§ **Exercise goal**
Take every line in the entries that includes the word "spoon" and copy it.
>>>
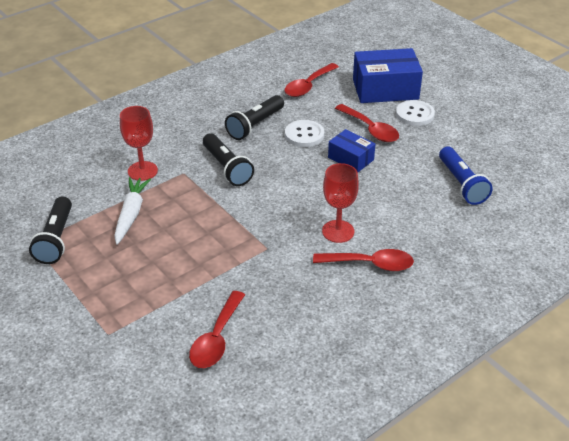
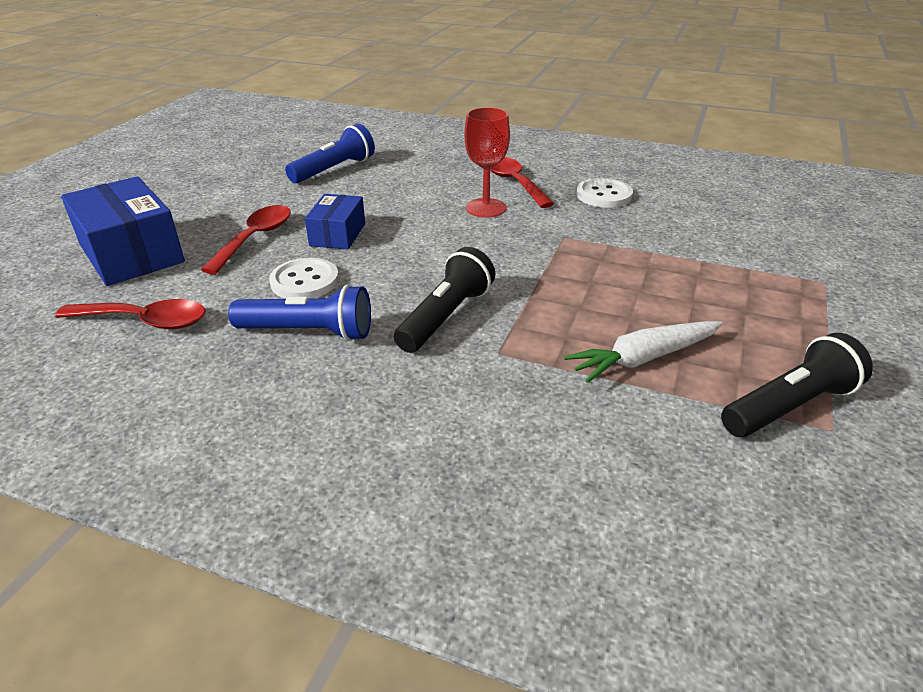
camera: 120 degrees left, 5 degrees down
(142, 171) = (539, 398): red goblet -> none
(216, 338) = (719, 222): red spoon -> none
(255, 125) = (308, 332): black flashlight -> blue flashlight
(415, 114) = (196, 219): white button -> white button (604, 195)

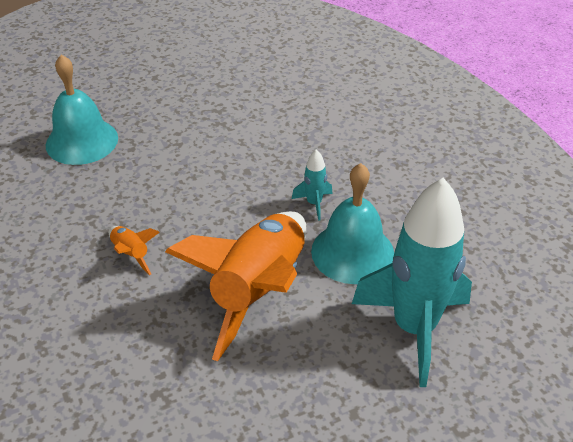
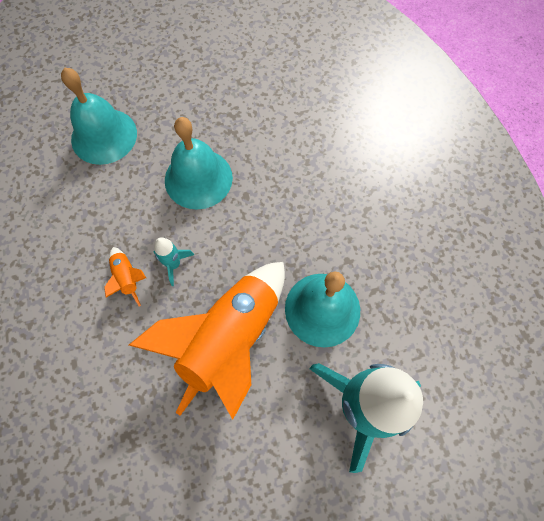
camera: 10 degrees right, 25 degrees up
(192, 163) = (198, 178): none -> turquoise bell
(314, 203) = (299, 245): turquoise rocket -> turquoise rocket (174, 264)

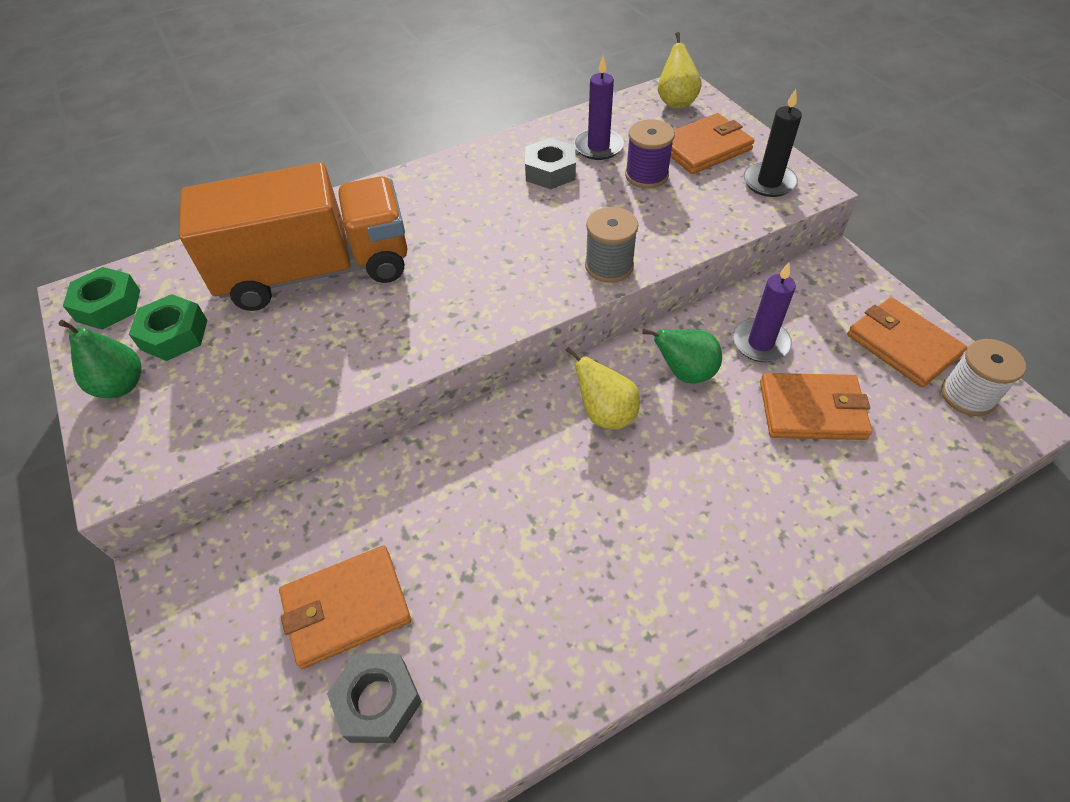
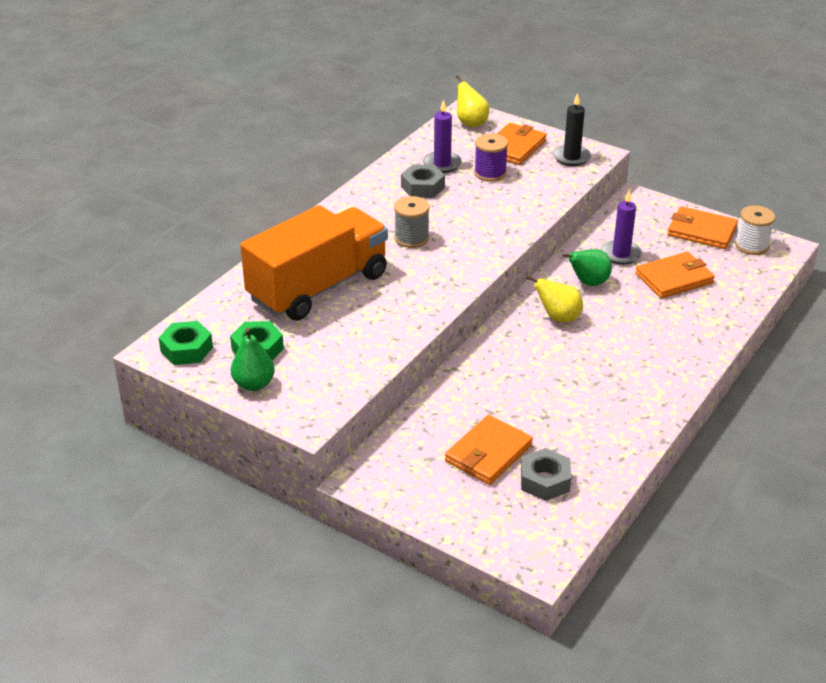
camera: 30 degrees left, 15 degrees down
(609, 266) = (511, 230): grey spool -> grey spool (411, 238)

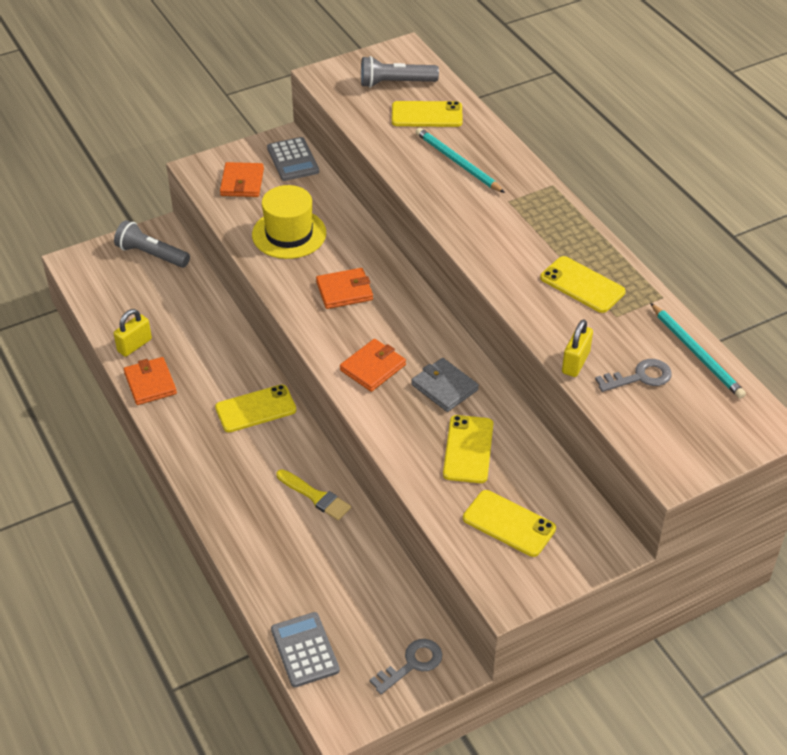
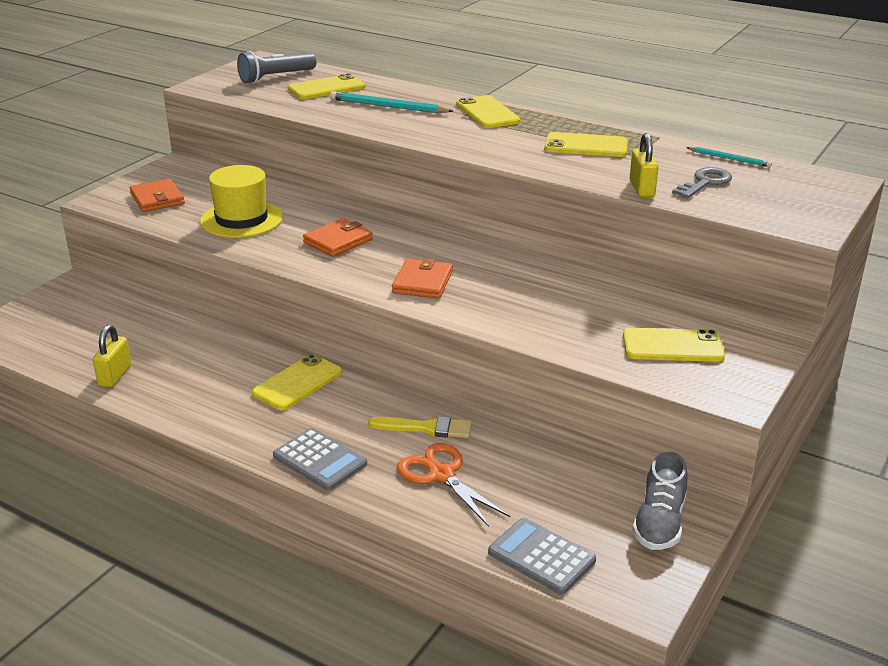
camera: 30 degrees left, 15 degrees down
(150, 383) = (160, 399): orange wallet -> none
(151, 255) = (75, 304): grey flashlight -> none
(292, 545) = (441, 475): none -> orange scissors
(293, 160) = (196, 174): grey calculator -> grey calculator (320, 460)
(412, 664) = (659, 523): grey key -> grey shoe
(444, 387) = (505, 275): grey wallet -> none
(468, 449) = (576, 309): yellow phone -> yellow phone (487, 113)
(697, 353) = (729, 159): turquoise pencil -> turquoise pencil, size x0.59

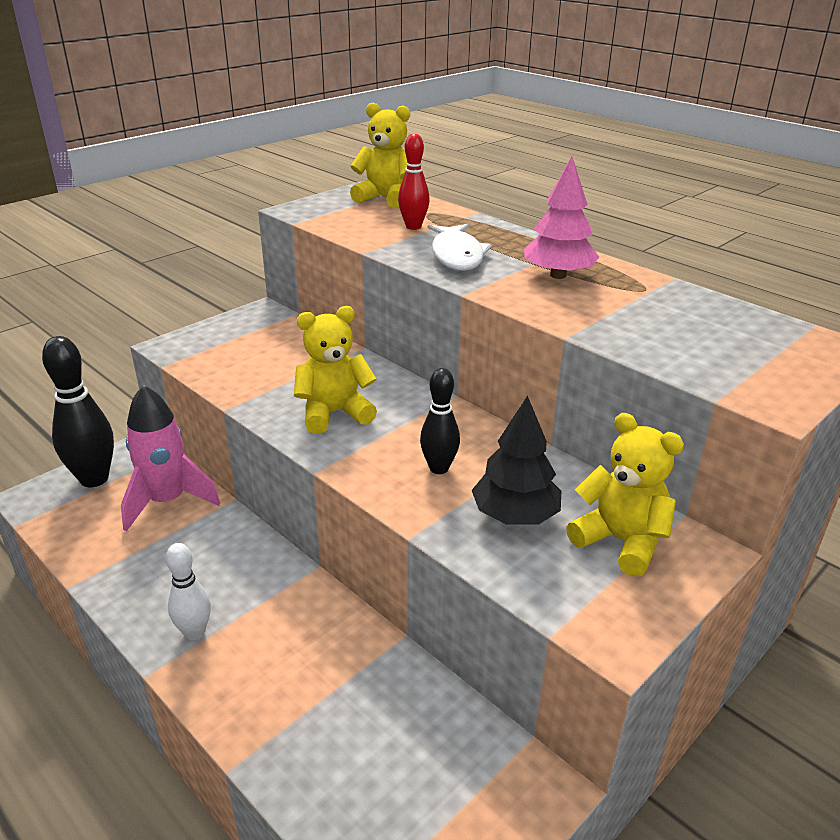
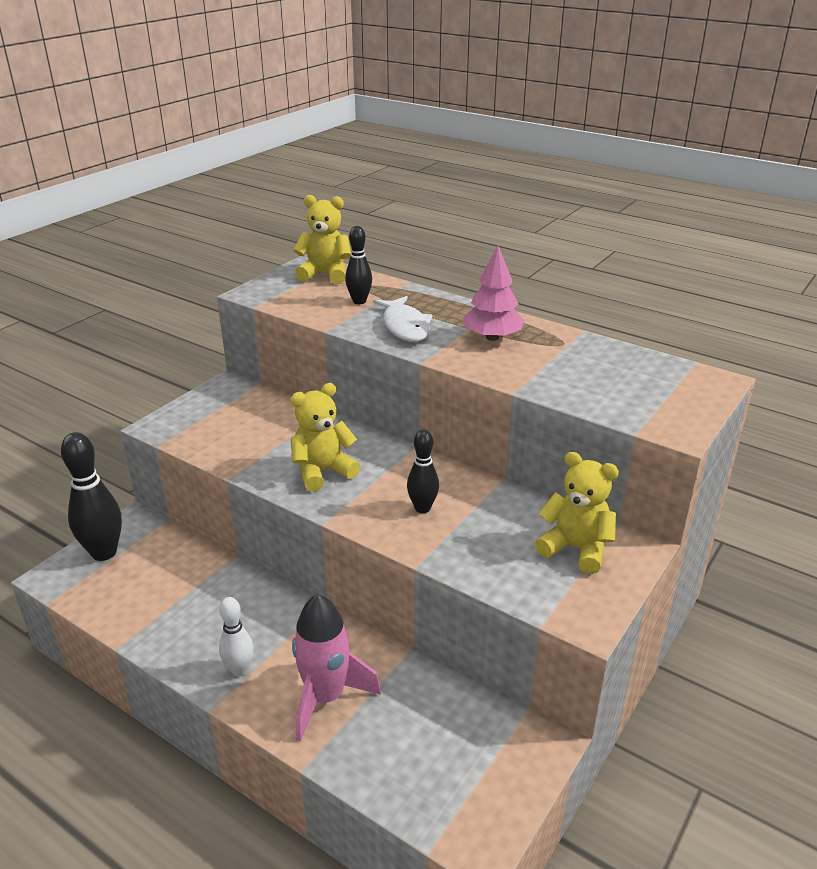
camera: 10 degrees left, 0 degrees up
(167, 501) = (178, 564): pink rocket -> pink rocket (325, 697)
(413, 227) = (359, 301): red bowling pin -> black bowling pin
(515, 515) = (492, 539): black tree -> none

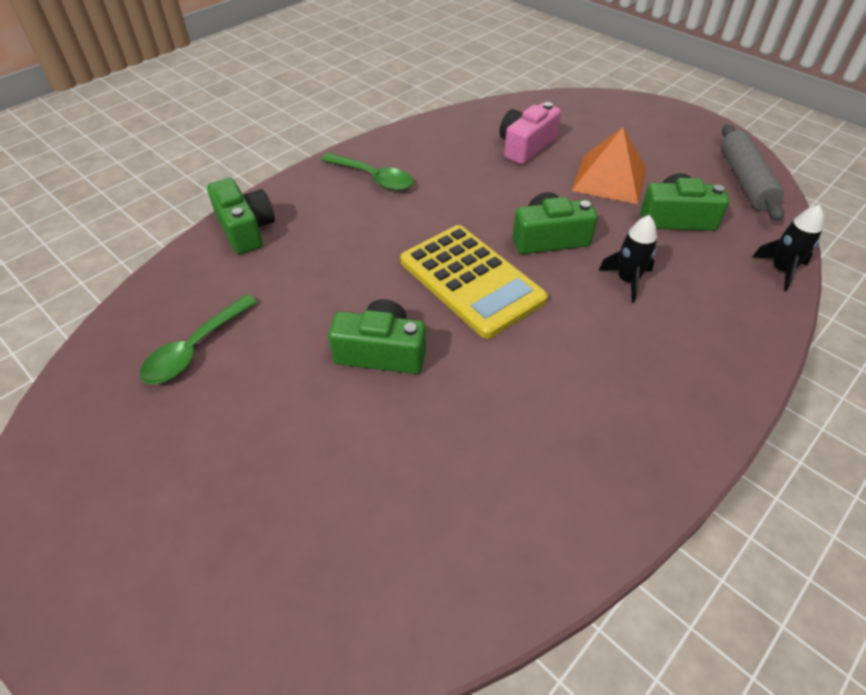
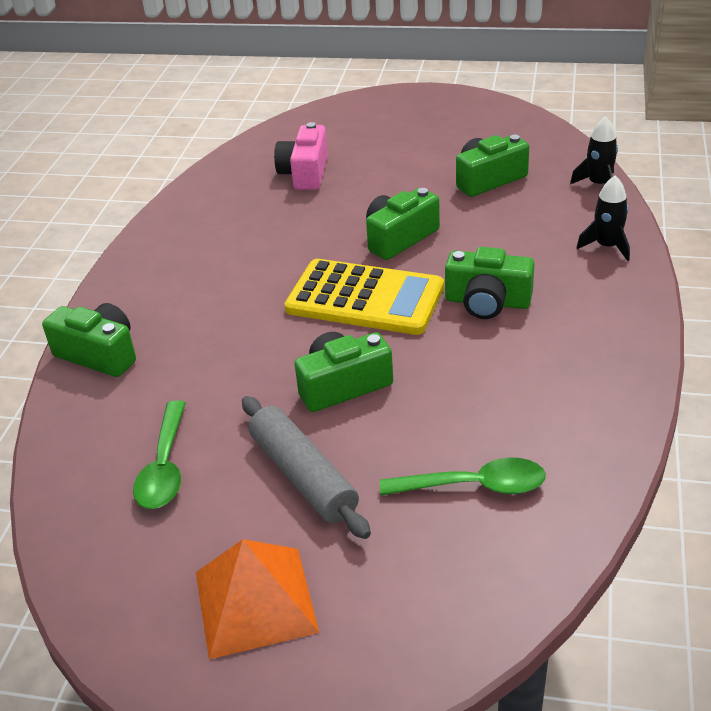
camera: 30 degrees left, 10 degrees down
(373, 178) = (184, 257): green spoon -> green spoon (474, 486)
(571, 338) = (487, 302): none -> green camera
(609, 179) = (405, 171): orange pyramid -> orange pyramid (255, 601)
(627, 280) = (492, 241): black rocket -> black rocket (607, 246)
(745, 180) = (516, 129): grey rolling pin -> grey rolling pin (303, 476)

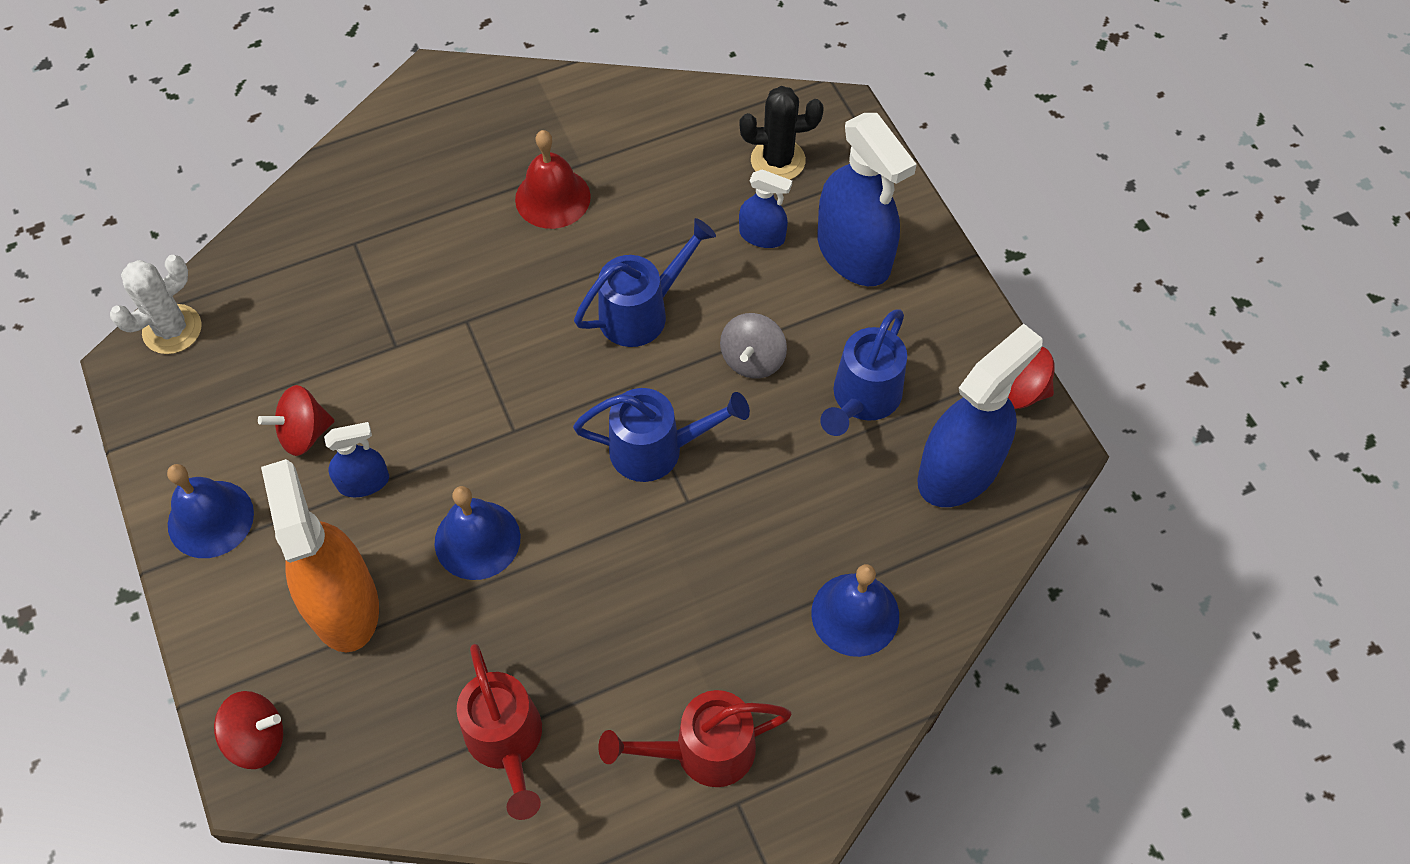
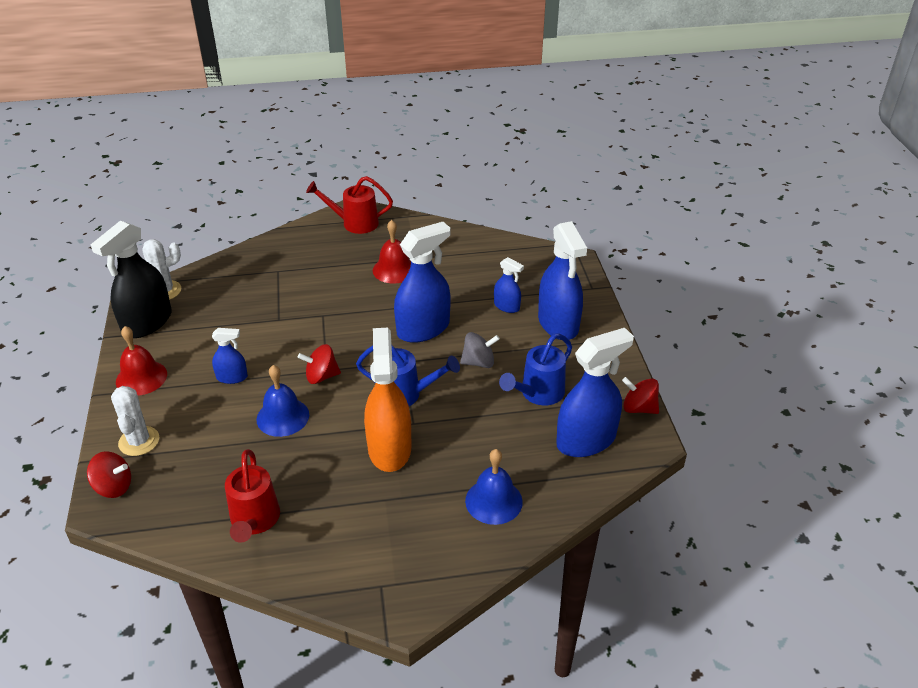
camera: 15 degrees right, 20 degrees down
(171, 404) = (147, 322): none -> black spray bottle
(210, 519) = (141, 377): blue bell -> red bell
(261, 643) = (139, 441): none -> white cactus
(304, 433) = (210, 349): red spinning top -> red spinning top (321, 376)
(343, 604) = (193, 432): orange spray bottle -> orange spray bottle (389, 448)
(642, 312) = (423, 329): blue watering can -> blue spray bottle
(702, 751) = (370, 552): red watering can -> red watering can (354, 223)
(752, 359) = (479, 362): grey spinning top -> grey spinning top turned 135 degrees counterclockwise
(778, 160) = (529, 274): black cactus -> none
<<<
§ **Answer section**
(216, 338) = (719, 222): red spoon -> none
(373, 178) = (184, 257): green spoon -> green spoon (474, 486)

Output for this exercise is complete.